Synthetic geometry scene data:
====

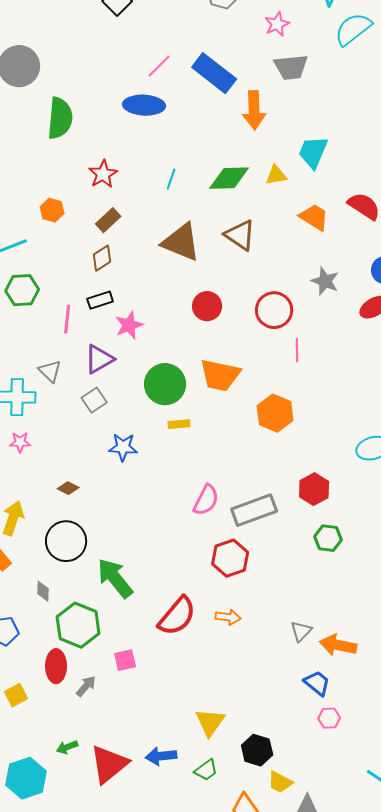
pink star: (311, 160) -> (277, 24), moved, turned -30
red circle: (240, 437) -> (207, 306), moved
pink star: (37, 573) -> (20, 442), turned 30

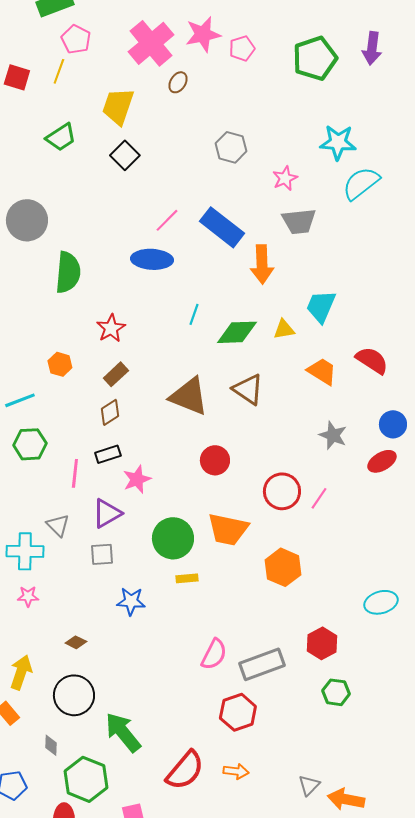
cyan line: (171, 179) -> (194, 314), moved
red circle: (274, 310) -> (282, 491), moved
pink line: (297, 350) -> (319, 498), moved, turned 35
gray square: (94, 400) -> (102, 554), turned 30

====

* **WORK INSTRUCTION**
Reproduce every record in full. Leave out the images.

* **PROBLEM SOLUTION**
pink star: (311, 160) -> (277, 24), moved, turned -30
red circle: (240, 437) -> (207, 306), moved
pink star: (37, 573) -> (20, 442), turned 30

cyan line: (171, 179) -> (194, 314), moved
red circle: (274, 310) -> (282, 491), moved
pink line: (297, 350) -> (319, 498), moved, turned 35
gray square: (94, 400) -> (102, 554), turned 30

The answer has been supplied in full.